** Action item **
Images are to be dropped; everything else in the entries below must be copied exactly.

^^^^^^^^

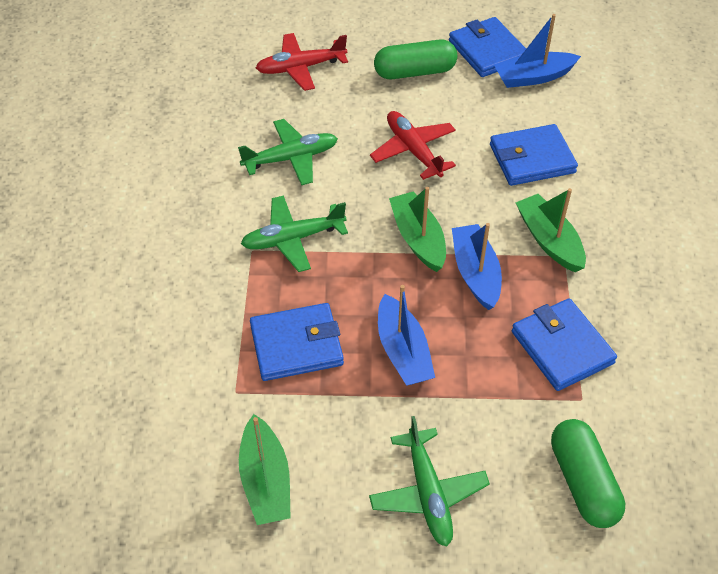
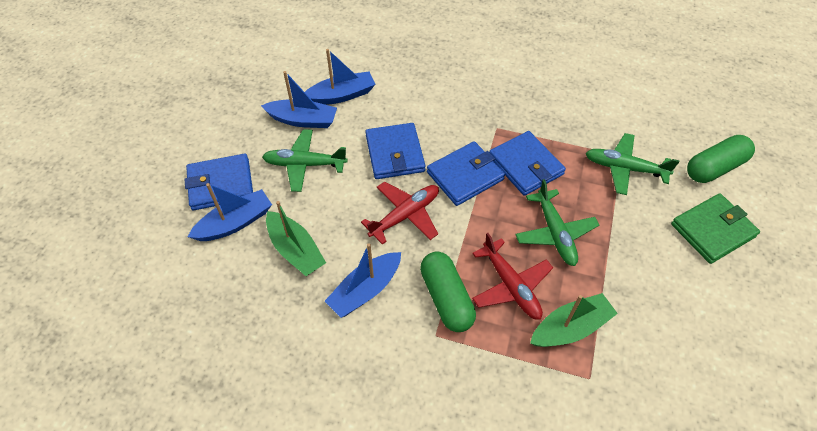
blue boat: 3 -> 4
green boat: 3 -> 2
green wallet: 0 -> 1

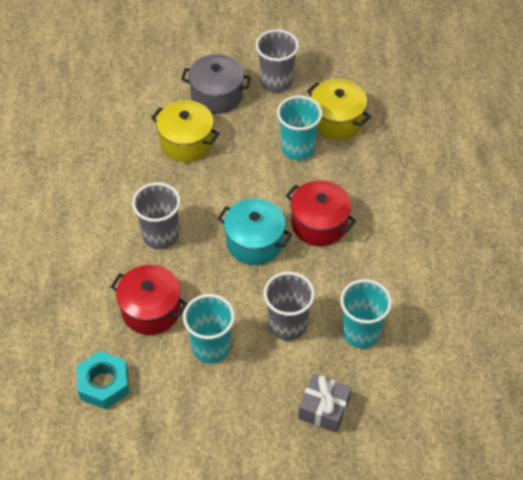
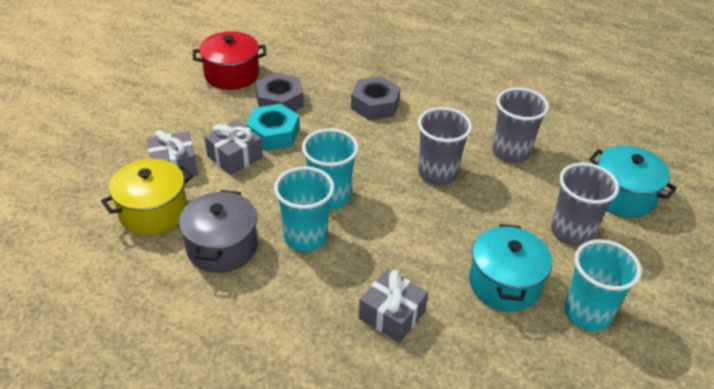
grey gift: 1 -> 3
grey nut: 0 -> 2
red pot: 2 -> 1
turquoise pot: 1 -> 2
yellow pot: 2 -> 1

^^^^^^^^

** Task result **
blue boat: 3 -> 4
green boat: 3 -> 2
green wallet: 0 -> 1

grey gift: 1 -> 3
grey nut: 0 -> 2
red pot: 2 -> 1
turquoise pot: 1 -> 2
yellow pot: 2 -> 1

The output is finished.